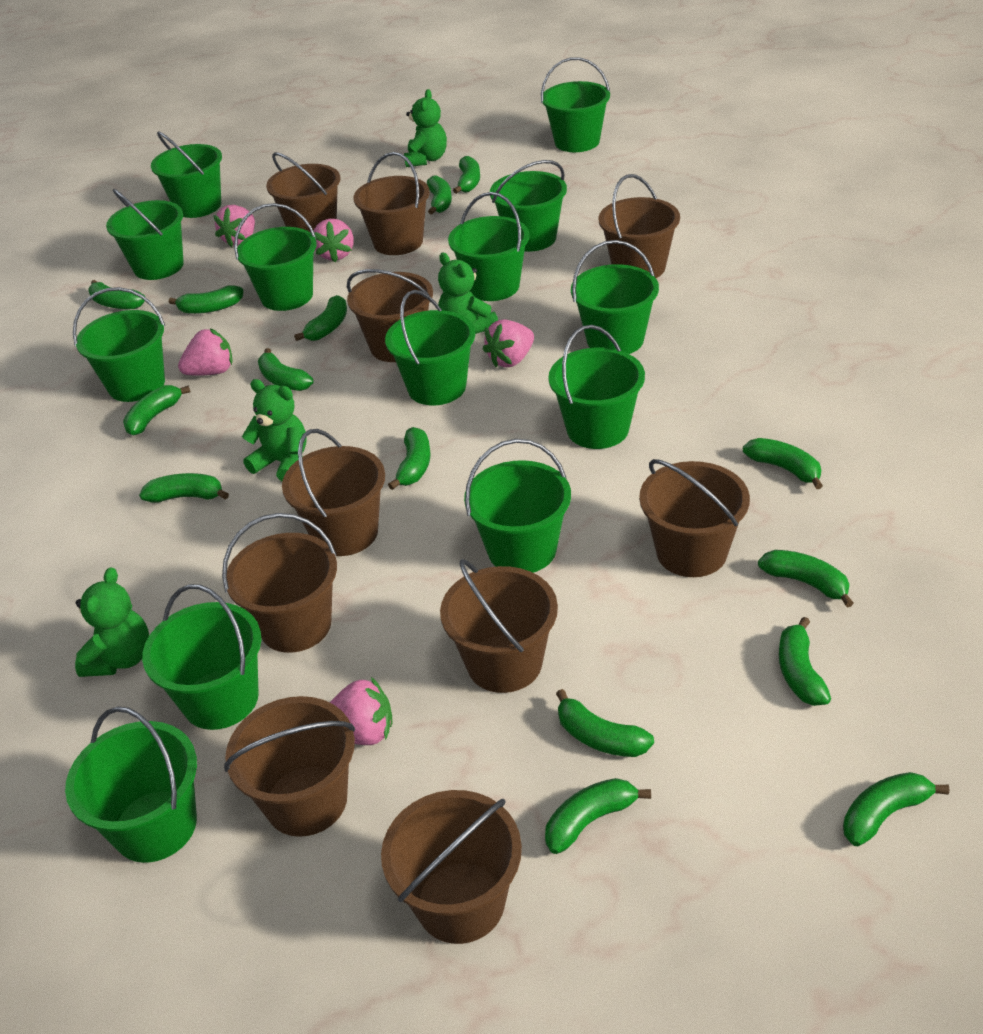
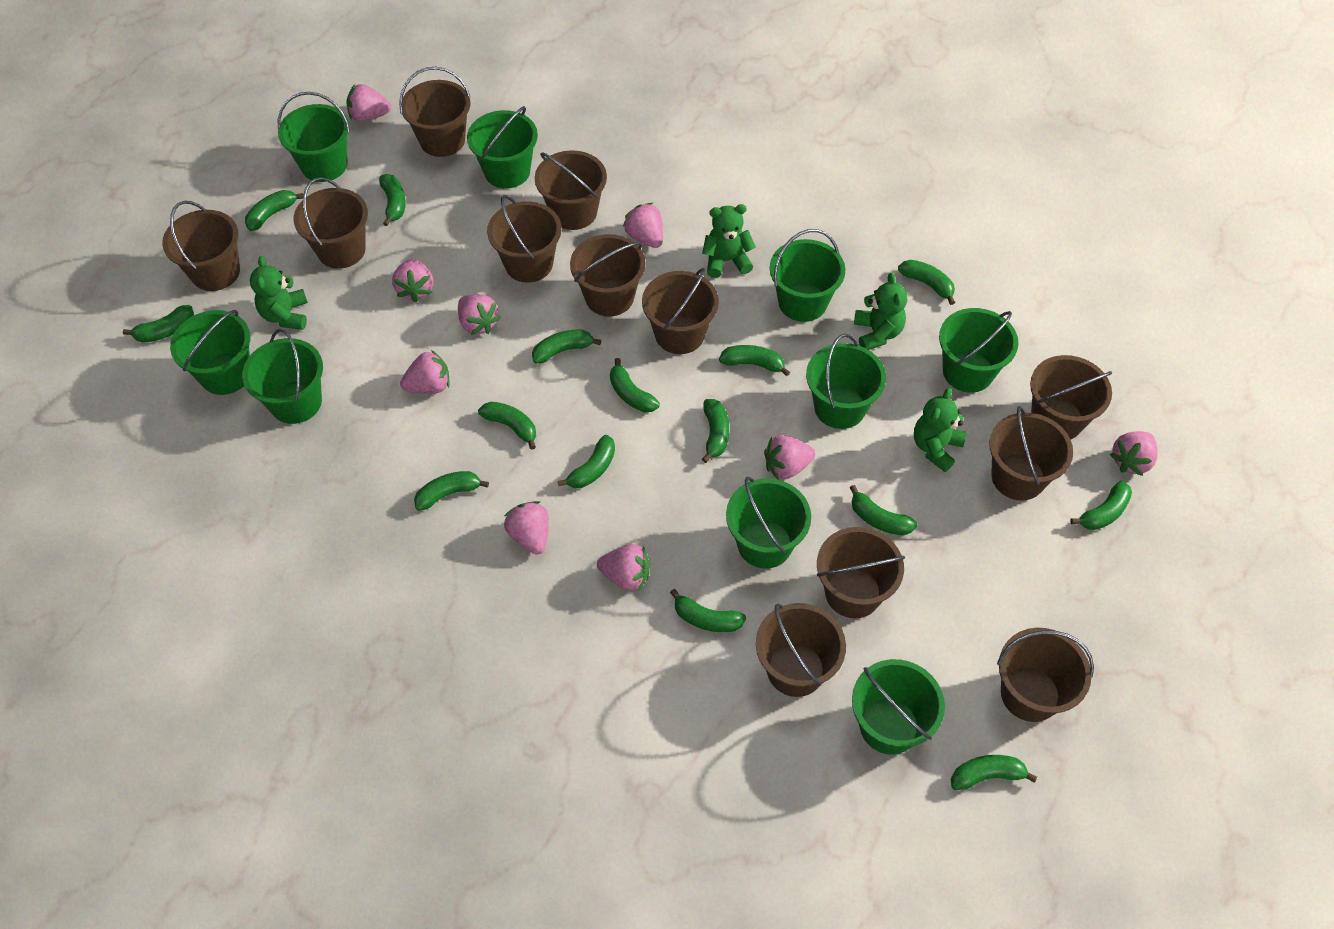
brown bucket: 10 -> 12
green bucket: 13 -> 9
pink strawberry: 5 -> 9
########
Only the pictures are to be omitted; restate everything else above exactly.

FINISHED TASK:
brown bucket: 10 -> 12
green bucket: 13 -> 9
pink strawberry: 5 -> 9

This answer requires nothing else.